**Exercise**
Search the records for the word "cutting" and report each line that has it.
***** Records provided
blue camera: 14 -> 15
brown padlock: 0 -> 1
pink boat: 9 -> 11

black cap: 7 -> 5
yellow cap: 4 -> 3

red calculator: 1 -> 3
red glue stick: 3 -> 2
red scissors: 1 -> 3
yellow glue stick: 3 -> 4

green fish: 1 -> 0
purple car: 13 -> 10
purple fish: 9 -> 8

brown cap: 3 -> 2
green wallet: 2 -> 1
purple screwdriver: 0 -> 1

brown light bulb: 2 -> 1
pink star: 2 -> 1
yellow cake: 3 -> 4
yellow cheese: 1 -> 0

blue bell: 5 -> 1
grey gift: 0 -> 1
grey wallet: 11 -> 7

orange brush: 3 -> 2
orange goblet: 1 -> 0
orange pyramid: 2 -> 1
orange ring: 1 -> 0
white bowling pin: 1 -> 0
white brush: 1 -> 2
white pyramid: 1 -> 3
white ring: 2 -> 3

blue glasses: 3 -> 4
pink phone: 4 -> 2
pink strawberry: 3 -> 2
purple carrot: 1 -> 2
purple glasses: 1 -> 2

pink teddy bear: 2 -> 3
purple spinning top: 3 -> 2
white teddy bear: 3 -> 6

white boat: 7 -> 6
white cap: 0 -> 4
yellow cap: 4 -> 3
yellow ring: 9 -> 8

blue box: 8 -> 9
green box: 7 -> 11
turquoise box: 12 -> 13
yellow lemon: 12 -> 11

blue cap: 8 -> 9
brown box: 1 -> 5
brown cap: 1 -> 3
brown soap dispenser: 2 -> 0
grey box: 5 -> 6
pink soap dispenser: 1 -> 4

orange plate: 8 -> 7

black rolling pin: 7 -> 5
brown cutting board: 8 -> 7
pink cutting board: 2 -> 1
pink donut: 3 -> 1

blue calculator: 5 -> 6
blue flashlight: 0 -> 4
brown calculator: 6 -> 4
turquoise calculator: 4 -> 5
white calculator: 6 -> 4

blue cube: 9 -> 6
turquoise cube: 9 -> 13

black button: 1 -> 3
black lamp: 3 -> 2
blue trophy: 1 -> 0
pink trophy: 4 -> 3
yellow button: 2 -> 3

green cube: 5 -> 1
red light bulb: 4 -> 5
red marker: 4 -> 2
**********
**Answer section**
brown cutting board: 8 -> 7
pink cutting board: 2 -> 1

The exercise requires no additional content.